● Supplied material
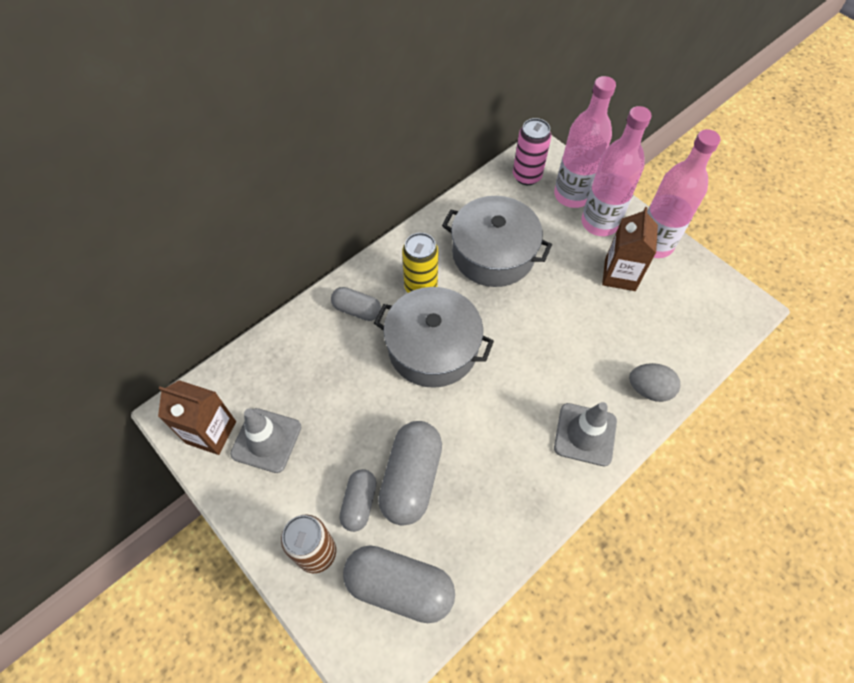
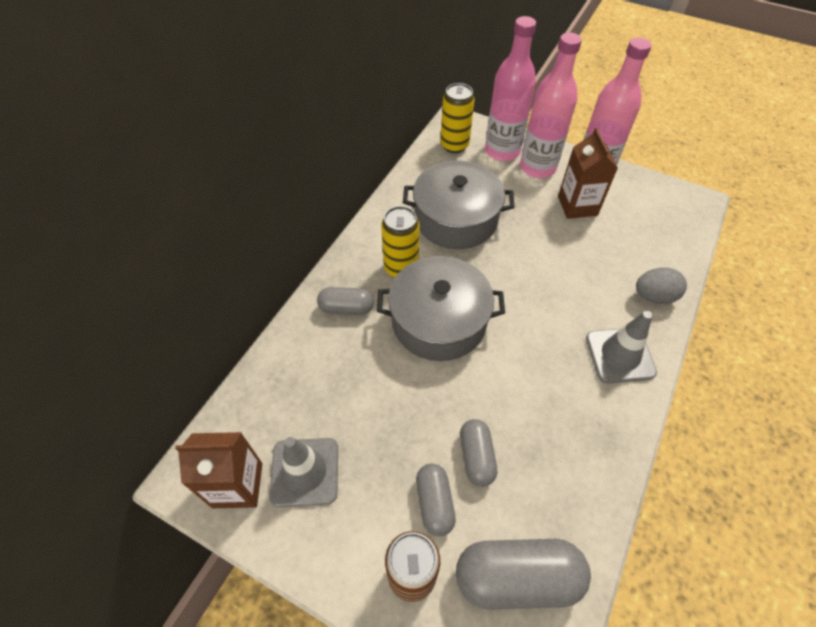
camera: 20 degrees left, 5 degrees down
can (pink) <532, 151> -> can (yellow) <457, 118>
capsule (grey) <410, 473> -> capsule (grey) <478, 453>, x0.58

● Your objective
Return the material exactly as written, except for any pictures it holds.

● Task response
camera: 20 degrees left, 5 degrees down
can (pink) <532, 151> -> can (yellow) <457, 118>
capsule (grey) <410, 473> -> capsule (grey) <478, 453>, x0.58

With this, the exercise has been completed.